[Source data]
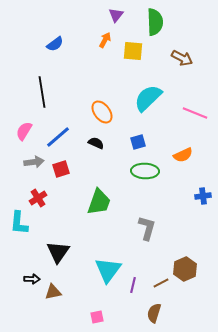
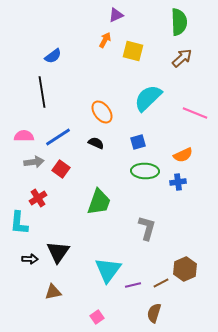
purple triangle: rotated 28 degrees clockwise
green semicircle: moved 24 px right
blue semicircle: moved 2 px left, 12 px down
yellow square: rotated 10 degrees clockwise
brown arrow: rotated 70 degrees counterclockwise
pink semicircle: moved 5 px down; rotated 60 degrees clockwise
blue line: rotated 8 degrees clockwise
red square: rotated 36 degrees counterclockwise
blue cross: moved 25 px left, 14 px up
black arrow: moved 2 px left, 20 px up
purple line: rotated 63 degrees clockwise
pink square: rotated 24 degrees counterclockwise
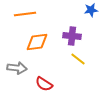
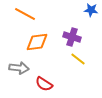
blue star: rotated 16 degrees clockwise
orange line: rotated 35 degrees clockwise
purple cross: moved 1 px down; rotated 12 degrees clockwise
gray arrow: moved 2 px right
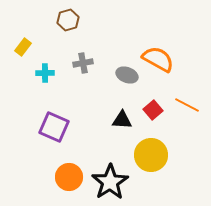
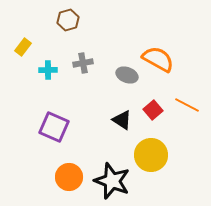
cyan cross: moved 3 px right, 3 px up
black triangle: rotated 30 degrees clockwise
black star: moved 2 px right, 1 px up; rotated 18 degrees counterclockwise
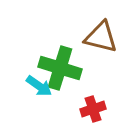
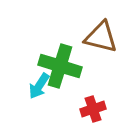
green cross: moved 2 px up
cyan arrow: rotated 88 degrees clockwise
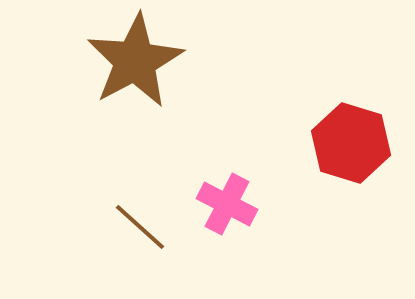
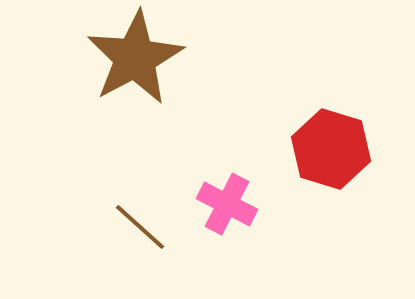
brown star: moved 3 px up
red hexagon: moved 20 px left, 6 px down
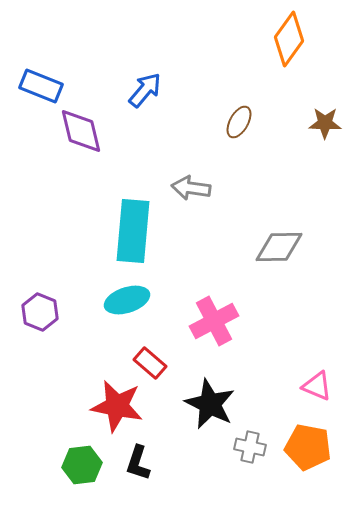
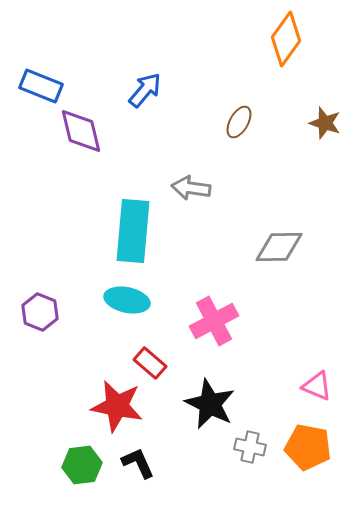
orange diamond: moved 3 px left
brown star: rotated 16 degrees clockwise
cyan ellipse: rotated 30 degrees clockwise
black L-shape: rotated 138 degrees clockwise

Problem to work on:
Above are the records; copy from them only the lines starting at the one containing "cyan cross: moved 3 px right, 3 px up" and ending at the one containing "brown star: moved 3 px up", exactly and without pictures.

Written response:
cyan cross: moved 3 px right, 3 px up
black triangle: rotated 30 degrees clockwise
black star: moved 2 px right, 1 px up; rotated 18 degrees counterclockwise
green cross: moved 2 px up
cyan arrow: rotated 88 degrees clockwise
brown star: moved 3 px up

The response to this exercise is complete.